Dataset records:

......

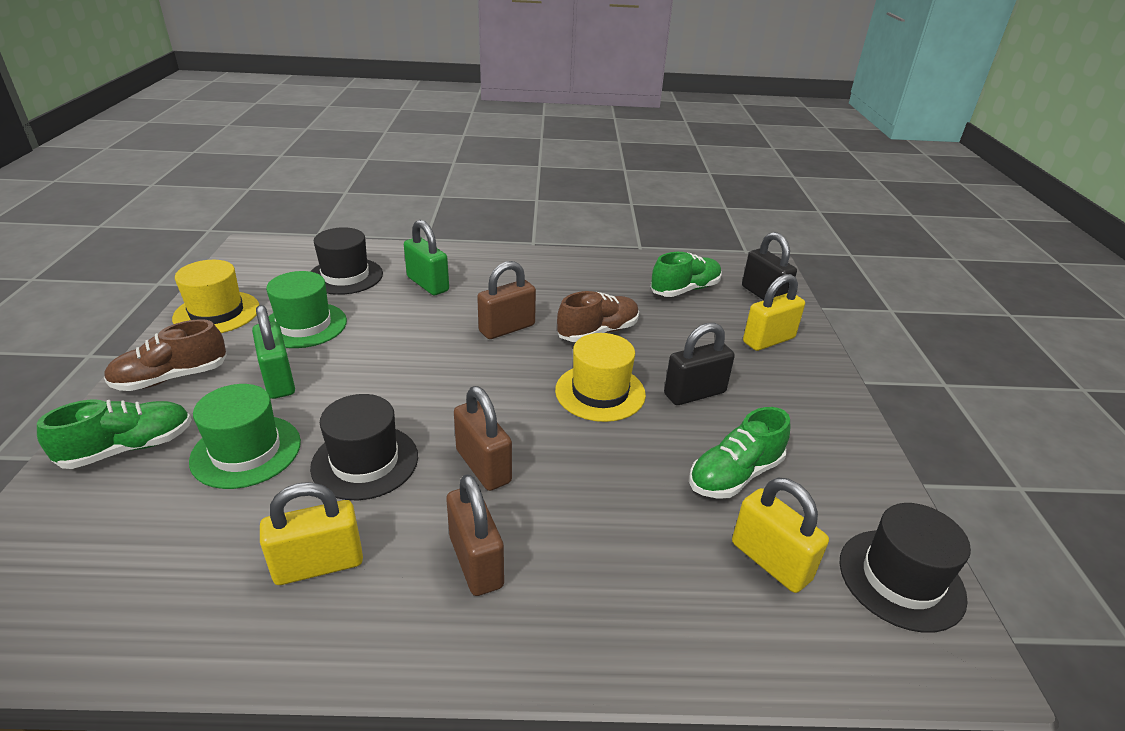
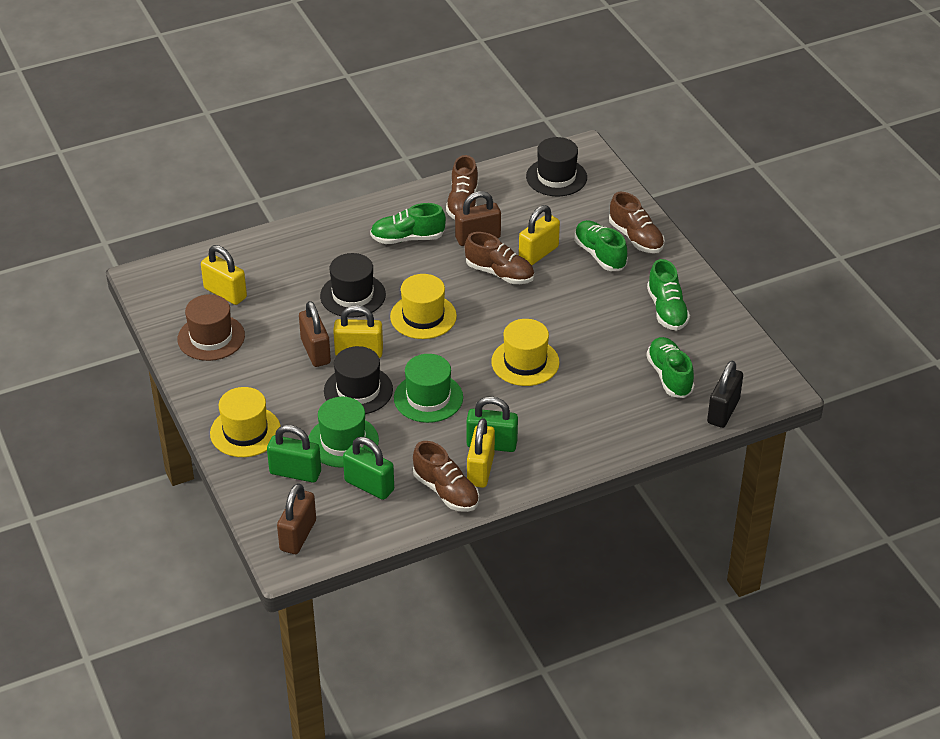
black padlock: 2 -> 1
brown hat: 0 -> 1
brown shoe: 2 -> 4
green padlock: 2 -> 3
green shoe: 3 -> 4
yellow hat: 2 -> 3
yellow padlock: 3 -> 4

......

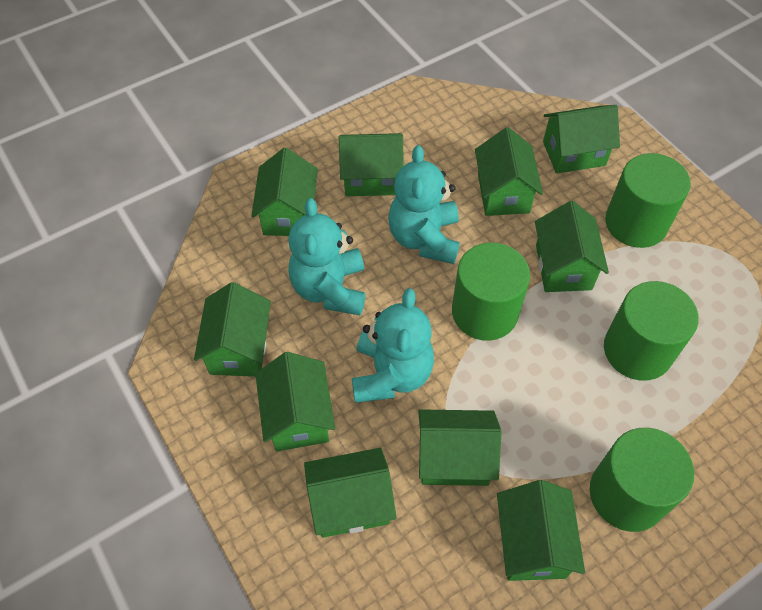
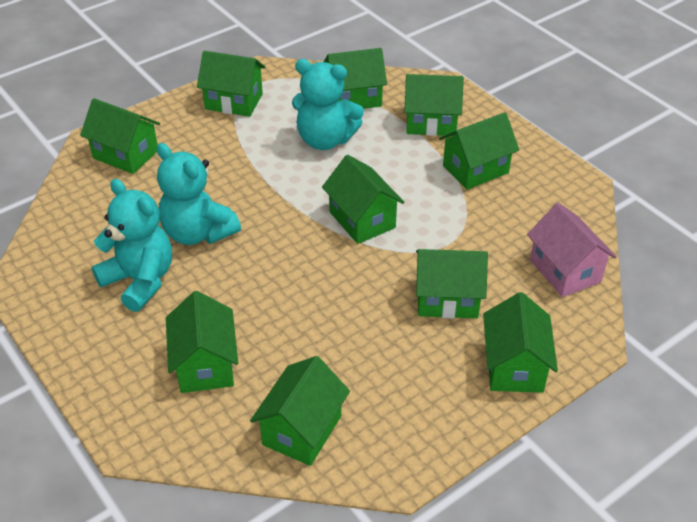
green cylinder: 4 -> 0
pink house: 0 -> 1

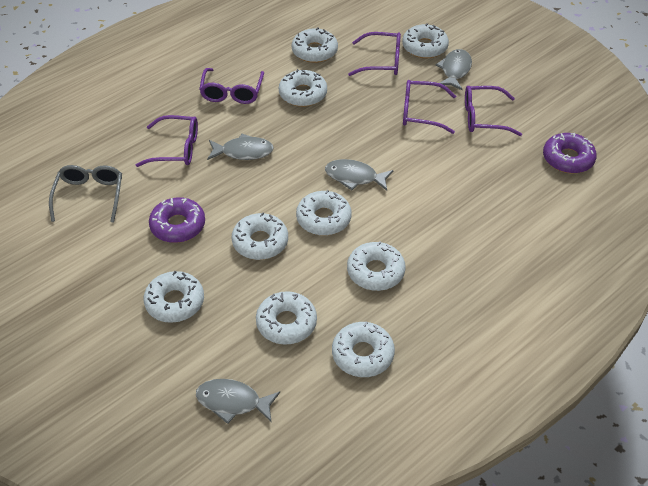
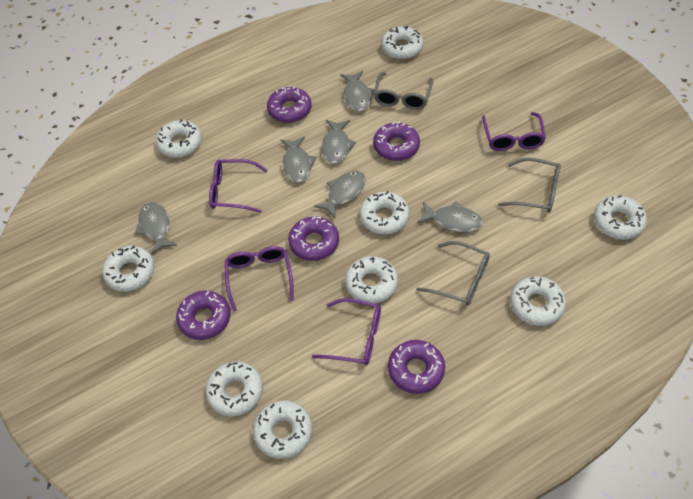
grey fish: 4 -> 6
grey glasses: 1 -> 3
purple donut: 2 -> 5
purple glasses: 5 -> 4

......

## Exercise
Going through the data above, return each line with the word "padlock".

## Your response
black padlock: 2 -> 1
green padlock: 2 -> 3
yellow padlock: 3 -> 4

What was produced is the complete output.